PROBLEM STATEMENT
Take the line that contains "Mask stroma. (SVG masks)" as the first line and the last line of the material below as the final one; reproduce exactly the lines between, inclusive.

DATASET RECORDS
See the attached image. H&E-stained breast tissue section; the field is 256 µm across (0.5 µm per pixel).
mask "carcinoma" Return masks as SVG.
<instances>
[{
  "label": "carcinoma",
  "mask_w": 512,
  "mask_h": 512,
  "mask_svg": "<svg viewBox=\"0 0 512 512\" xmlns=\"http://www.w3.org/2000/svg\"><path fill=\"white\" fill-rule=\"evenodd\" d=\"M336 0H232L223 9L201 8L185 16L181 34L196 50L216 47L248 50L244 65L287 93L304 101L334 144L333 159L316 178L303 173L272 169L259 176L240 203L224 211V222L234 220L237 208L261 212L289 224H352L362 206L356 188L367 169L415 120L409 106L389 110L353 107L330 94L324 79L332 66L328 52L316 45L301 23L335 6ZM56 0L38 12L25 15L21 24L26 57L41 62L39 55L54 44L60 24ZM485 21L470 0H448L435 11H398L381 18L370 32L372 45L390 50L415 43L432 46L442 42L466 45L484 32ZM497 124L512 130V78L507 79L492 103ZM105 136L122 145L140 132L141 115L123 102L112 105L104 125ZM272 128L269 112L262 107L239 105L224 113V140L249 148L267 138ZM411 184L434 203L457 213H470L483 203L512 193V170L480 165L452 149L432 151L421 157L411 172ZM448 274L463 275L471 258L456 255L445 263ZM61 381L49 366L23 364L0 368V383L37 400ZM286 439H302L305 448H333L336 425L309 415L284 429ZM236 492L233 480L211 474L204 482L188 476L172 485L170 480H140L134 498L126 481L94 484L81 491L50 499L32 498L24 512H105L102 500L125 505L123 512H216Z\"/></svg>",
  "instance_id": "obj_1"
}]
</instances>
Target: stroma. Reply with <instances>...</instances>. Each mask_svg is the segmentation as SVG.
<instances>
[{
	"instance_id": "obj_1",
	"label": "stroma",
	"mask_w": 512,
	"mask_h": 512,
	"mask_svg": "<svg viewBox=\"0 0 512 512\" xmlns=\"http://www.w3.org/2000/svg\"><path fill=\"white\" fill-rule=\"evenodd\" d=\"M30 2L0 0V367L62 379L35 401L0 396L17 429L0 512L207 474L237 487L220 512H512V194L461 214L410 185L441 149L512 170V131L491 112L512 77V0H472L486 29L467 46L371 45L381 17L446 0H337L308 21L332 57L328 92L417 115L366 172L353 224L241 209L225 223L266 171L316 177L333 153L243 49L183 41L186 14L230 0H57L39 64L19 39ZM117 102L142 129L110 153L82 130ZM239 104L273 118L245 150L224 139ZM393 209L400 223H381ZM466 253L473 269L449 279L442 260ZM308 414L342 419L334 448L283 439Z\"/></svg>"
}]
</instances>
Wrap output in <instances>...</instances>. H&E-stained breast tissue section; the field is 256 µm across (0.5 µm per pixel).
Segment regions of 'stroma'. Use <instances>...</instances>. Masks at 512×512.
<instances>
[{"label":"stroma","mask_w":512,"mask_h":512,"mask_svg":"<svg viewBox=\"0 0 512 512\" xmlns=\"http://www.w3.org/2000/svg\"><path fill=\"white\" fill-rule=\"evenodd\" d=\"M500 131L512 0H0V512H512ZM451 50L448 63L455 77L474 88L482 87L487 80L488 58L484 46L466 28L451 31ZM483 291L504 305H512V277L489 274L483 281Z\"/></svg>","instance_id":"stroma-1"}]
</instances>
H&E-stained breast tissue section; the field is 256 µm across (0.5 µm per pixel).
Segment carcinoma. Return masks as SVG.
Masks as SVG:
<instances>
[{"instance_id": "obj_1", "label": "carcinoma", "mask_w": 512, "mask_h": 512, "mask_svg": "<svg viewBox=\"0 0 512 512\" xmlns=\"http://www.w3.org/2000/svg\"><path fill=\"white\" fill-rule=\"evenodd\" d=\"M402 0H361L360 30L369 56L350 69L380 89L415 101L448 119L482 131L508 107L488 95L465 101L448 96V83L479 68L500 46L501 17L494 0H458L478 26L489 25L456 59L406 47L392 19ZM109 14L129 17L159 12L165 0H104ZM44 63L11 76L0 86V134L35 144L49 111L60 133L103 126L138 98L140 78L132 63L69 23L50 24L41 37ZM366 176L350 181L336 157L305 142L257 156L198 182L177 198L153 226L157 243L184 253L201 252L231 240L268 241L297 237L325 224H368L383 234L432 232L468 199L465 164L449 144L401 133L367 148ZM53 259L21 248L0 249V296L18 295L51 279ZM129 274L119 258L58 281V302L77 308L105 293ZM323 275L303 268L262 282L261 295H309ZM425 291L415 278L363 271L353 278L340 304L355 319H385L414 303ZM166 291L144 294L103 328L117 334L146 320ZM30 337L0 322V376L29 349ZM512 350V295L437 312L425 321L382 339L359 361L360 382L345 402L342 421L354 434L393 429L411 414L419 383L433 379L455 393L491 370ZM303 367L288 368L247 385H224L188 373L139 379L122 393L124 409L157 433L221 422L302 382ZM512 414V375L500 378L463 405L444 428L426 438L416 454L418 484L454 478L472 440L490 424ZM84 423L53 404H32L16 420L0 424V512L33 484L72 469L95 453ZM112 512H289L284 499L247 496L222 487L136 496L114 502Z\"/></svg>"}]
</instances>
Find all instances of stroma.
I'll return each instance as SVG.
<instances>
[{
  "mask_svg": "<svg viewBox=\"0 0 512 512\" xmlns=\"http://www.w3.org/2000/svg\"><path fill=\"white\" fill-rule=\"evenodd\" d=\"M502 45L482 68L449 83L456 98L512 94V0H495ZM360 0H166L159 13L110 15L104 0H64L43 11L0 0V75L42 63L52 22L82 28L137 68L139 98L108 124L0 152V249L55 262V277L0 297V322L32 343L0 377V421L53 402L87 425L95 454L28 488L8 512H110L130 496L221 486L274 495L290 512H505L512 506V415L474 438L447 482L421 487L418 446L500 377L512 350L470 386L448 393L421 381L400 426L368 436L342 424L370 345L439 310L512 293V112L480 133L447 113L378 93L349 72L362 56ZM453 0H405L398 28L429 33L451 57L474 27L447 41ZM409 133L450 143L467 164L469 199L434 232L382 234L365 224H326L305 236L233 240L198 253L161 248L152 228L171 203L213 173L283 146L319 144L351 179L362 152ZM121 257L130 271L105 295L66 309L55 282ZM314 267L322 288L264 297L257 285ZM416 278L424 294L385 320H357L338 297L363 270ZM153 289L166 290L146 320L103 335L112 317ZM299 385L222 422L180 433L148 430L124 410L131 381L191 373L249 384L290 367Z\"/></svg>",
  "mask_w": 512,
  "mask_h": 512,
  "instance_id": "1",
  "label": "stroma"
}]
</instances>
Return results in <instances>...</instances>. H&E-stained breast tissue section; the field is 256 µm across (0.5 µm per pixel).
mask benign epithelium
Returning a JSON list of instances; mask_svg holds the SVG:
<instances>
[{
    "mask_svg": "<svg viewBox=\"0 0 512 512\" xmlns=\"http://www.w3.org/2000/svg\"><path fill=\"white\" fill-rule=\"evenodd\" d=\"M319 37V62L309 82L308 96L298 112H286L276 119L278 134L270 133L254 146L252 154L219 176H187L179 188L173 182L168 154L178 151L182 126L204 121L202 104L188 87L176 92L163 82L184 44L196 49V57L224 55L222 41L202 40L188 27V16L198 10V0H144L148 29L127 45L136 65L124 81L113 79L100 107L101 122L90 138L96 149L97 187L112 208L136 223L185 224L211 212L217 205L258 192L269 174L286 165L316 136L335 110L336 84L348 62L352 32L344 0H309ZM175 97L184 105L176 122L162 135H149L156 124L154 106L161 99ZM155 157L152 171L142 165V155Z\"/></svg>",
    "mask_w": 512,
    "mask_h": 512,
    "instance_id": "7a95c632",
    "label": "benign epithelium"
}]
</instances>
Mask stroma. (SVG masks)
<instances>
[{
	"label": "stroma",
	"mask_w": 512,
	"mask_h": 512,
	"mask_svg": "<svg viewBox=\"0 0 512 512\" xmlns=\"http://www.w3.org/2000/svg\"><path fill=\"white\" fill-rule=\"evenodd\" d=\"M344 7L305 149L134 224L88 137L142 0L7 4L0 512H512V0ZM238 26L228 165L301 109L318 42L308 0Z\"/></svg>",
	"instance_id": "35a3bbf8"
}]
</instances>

RESPONSE FOR THIS EXERCISE
Mask stroma. (SVG masks)
<instances>
[{
	"label": "stroma",
	"mask_w": 512,
	"mask_h": 512,
	"mask_svg": "<svg viewBox=\"0 0 512 512\" xmlns=\"http://www.w3.org/2000/svg\"><path fill=\"white\" fill-rule=\"evenodd\" d=\"M344 7L305 149L134 224L88 137L142 0L7 4L0 512H512V0ZM238 26L228 165L301 109L318 42L308 0Z\"/></svg>",
	"instance_id": "35a3bbf8"
}]
</instances>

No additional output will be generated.